== What you should do ==
List all lines of the data containing the word "relocated".

== Input ==
*** Block opens ***
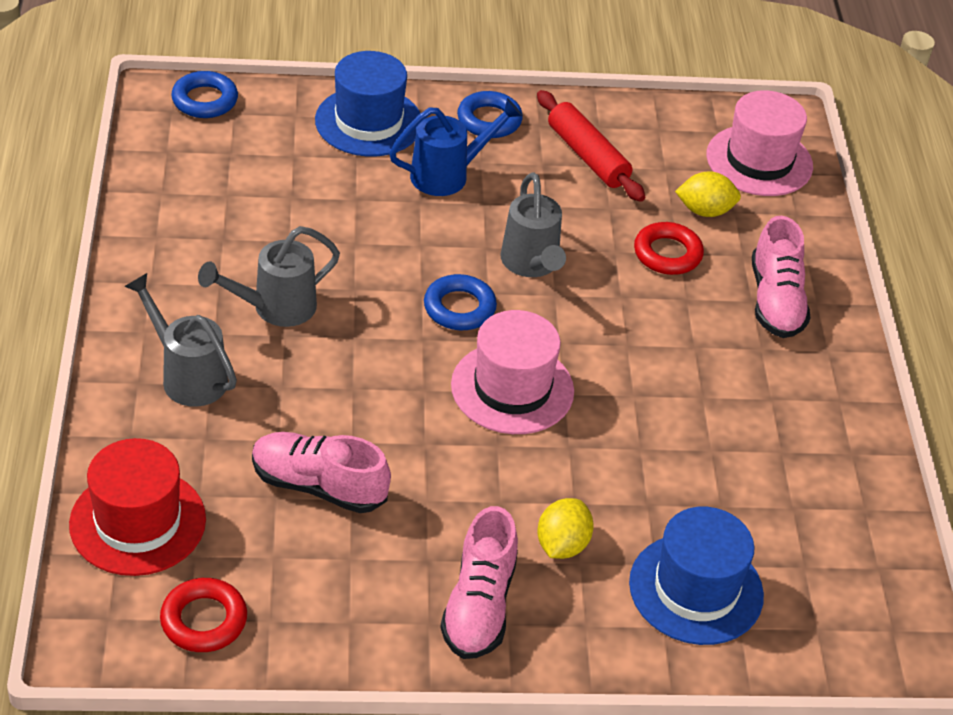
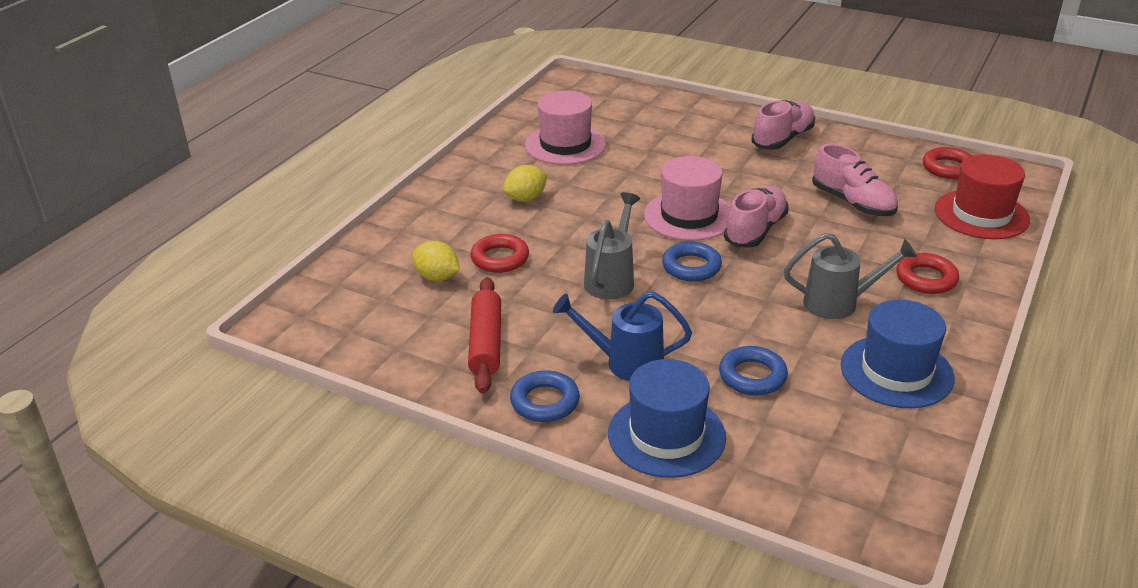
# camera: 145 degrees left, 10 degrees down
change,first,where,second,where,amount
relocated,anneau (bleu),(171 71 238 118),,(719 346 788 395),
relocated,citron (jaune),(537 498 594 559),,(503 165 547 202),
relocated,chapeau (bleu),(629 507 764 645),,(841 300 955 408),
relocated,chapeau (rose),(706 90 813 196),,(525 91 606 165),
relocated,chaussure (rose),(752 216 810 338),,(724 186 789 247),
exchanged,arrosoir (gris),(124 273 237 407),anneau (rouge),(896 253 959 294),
*** Block closes ***
== Solution ==
relocated,anneau (bleu),(171 71 238 118),,(719 346 788 395),
relocated,citron (jaune),(537 498 594 559),,(503 165 547 202),
relocated,chapeau (bleu),(629 507 764 645),,(841 300 955 408),
relocated,chapeau (rose),(706 90 813 196),,(525 91 606 165),
relocated,chaussure (rose),(752 216 810 338),,(724 186 789 247),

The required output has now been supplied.